• _Exercise objective_
Copy word for word, please, the lines of the entries below running from the one containing "orange boat: 6 -> 1" to the one containing "pink tape: 0 -> 1", both ends included.

• _Data section_

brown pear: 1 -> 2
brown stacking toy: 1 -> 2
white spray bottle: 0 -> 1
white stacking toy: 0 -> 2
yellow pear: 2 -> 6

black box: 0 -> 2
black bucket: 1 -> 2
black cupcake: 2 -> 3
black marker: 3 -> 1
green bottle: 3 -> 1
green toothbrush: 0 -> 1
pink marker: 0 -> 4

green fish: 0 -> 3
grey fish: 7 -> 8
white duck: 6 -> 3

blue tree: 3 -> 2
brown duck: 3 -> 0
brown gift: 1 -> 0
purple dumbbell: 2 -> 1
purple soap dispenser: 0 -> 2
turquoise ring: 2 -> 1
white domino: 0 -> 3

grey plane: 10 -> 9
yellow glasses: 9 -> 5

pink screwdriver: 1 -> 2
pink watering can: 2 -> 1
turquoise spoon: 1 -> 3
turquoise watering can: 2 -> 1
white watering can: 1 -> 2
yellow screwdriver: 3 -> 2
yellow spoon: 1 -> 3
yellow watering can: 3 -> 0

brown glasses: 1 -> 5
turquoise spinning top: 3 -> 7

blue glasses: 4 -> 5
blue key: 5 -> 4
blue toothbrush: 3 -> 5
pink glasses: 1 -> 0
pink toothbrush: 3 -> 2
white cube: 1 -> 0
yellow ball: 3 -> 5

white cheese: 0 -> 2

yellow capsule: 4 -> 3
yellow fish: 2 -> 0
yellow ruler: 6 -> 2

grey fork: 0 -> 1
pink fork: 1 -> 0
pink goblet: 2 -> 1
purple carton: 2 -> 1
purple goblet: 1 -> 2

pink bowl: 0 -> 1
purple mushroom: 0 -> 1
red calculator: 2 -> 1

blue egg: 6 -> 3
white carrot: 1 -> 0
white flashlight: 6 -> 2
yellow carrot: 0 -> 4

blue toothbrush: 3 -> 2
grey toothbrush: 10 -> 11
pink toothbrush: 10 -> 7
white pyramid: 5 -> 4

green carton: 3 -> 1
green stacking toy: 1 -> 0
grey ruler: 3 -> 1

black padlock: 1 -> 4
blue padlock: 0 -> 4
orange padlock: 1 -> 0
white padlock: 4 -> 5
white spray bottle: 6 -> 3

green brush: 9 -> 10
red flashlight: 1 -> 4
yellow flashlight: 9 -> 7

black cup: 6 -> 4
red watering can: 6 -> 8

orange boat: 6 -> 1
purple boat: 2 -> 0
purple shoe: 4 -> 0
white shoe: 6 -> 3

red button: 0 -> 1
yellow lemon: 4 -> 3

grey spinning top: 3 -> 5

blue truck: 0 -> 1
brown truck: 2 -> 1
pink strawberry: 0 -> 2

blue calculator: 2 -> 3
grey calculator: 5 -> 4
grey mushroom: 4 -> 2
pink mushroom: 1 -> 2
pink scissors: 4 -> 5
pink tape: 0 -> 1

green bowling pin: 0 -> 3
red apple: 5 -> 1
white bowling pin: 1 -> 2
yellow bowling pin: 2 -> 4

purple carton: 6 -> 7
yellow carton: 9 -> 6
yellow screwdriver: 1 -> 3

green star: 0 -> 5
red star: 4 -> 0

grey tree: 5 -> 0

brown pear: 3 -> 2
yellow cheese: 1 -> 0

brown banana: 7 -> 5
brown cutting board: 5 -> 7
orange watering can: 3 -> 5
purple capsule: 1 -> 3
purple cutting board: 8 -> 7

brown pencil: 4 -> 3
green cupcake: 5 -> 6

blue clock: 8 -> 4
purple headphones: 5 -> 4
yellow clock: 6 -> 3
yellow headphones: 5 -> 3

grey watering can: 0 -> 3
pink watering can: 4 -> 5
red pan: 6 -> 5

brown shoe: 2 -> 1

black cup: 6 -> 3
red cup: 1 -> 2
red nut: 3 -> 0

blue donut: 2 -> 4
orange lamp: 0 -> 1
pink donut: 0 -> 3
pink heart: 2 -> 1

• _Solution below_
orange boat: 6 -> 1
purple boat: 2 -> 0
purple shoe: 4 -> 0
white shoe: 6 -> 3

red button: 0 -> 1
yellow lemon: 4 -> 3

grey spinning top: 3 -> 5

blue truck: 0 -> 1
brown truck: 2 -> 1
pink strawberry: 0 -> 2

blue calculator: 2 -> 3
grey calculator: 5 -> 4
grey mushroom: 4 -> 2
pink mushroom: 1 -> 2
pink scissors: 4 -> 5
pink tape: 0 -> 1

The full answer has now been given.